Restate verbatim the span of lines below between the line with "U8: NAND 74HC00" and the line with "U16: XNOR 74HC266", including those two lines, and only that span.
===== Information supplied
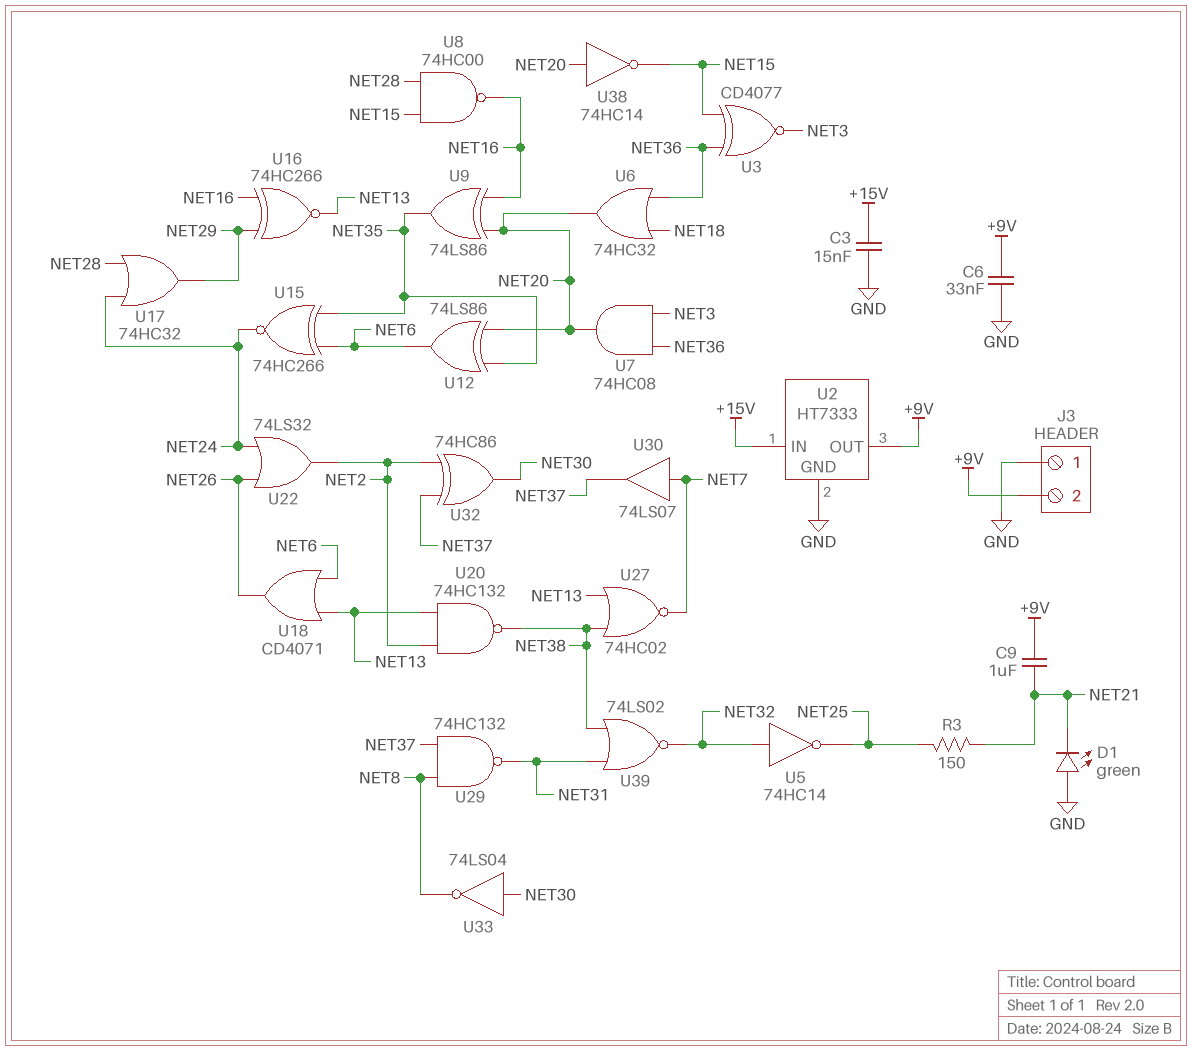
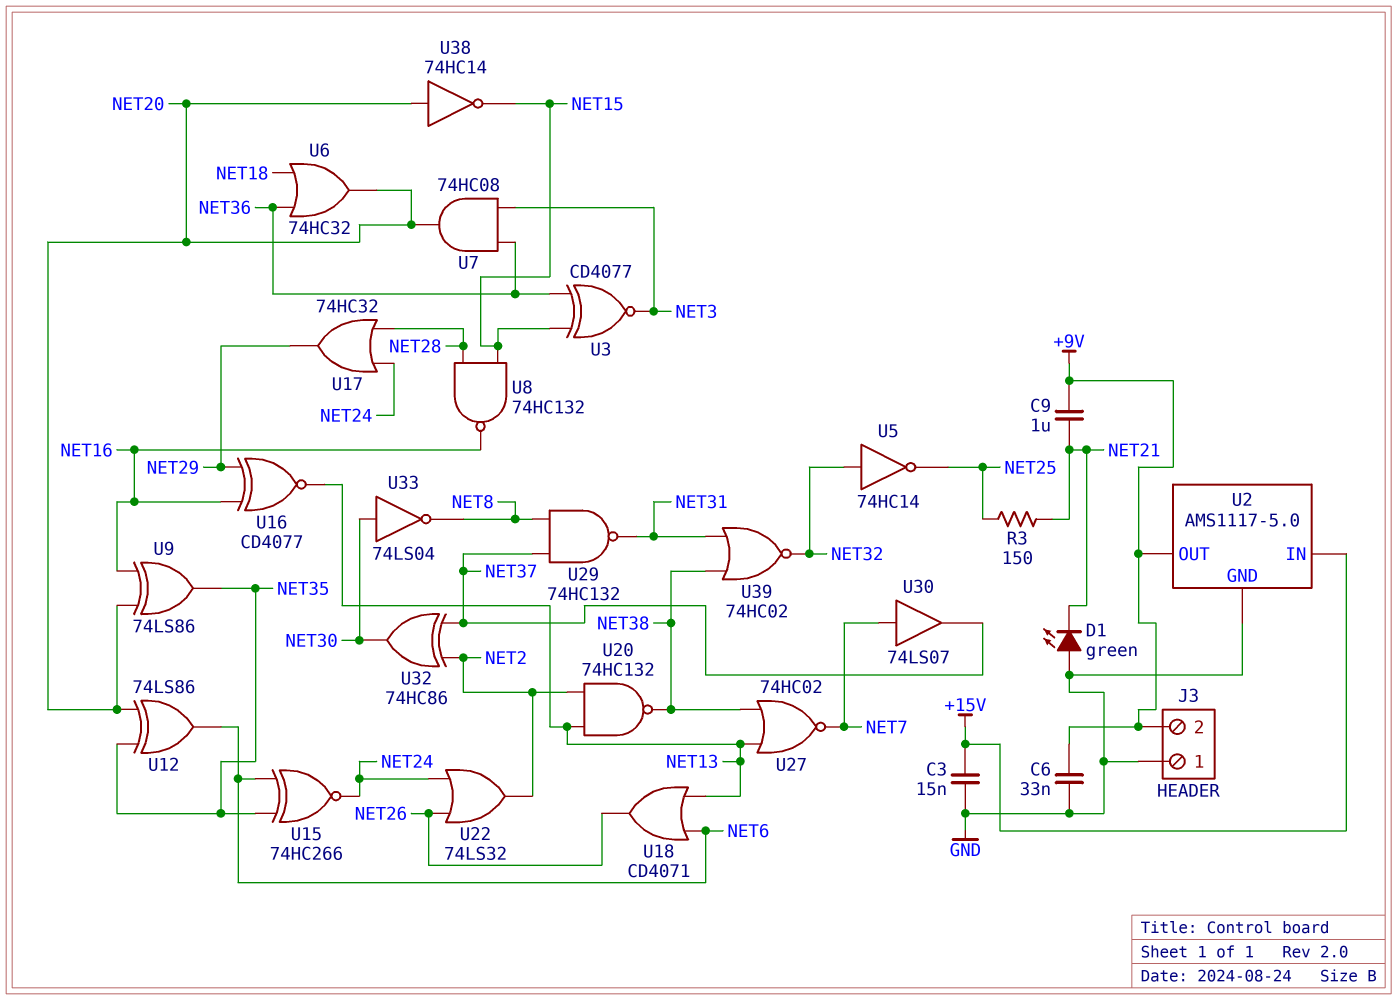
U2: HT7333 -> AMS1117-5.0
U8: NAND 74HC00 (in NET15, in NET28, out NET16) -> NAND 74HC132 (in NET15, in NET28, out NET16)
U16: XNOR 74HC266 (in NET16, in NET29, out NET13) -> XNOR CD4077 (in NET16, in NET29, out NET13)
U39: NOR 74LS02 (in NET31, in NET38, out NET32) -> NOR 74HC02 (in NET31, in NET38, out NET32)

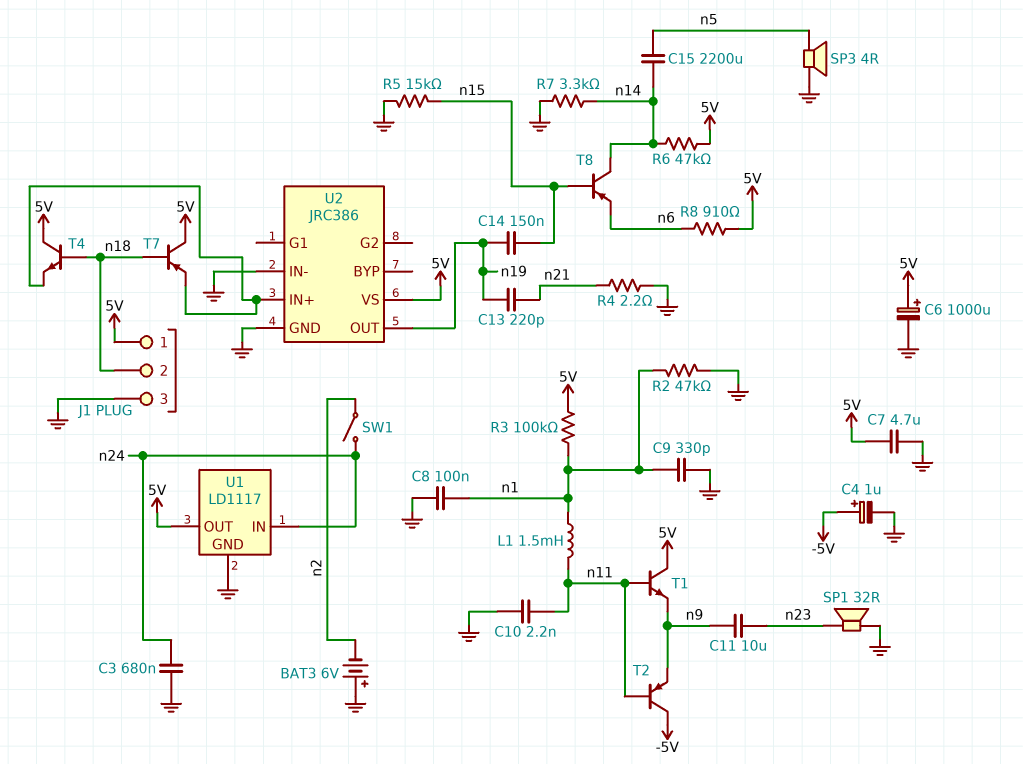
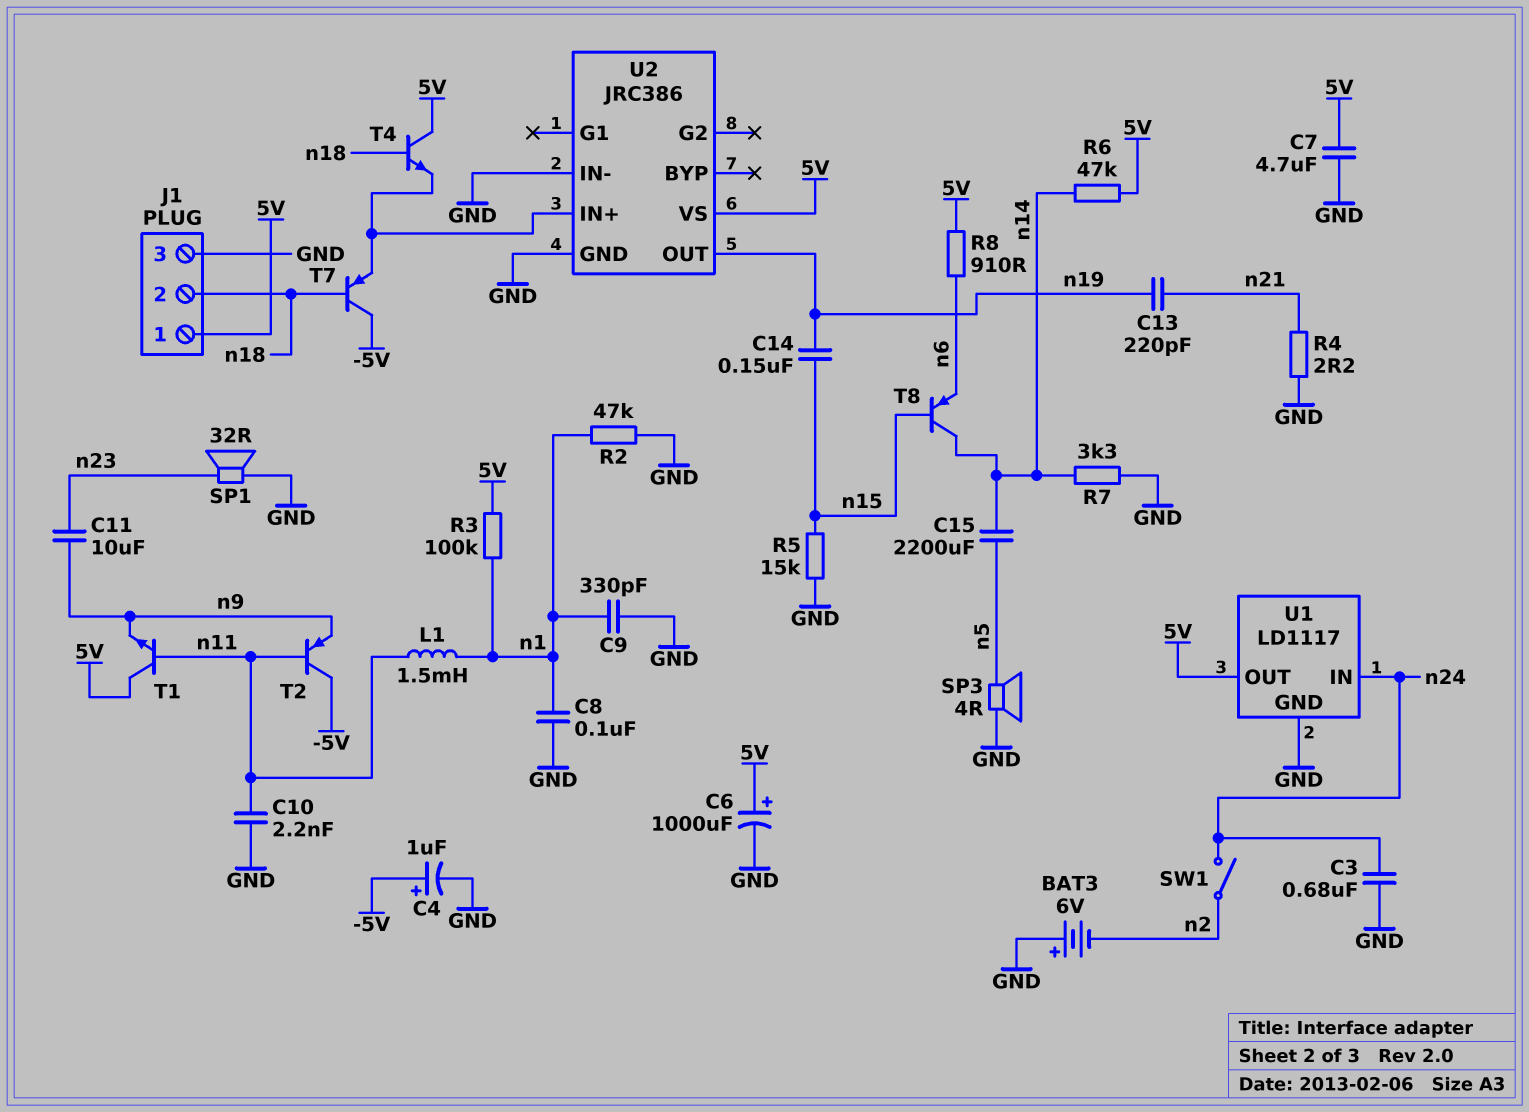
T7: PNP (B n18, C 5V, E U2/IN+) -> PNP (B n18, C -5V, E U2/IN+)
==========
* **Answer to this problem**
U8: NAND 74HC00 (in NET15, in NET28, out NET16) -> NAND 74HC132 (in NET15, in NET28, out NET16)
U16: XNOR 74HC266 (in NET16, in NET29, out NET13) -> XNOR CD4077 (in NET16, in NET29, out NET13)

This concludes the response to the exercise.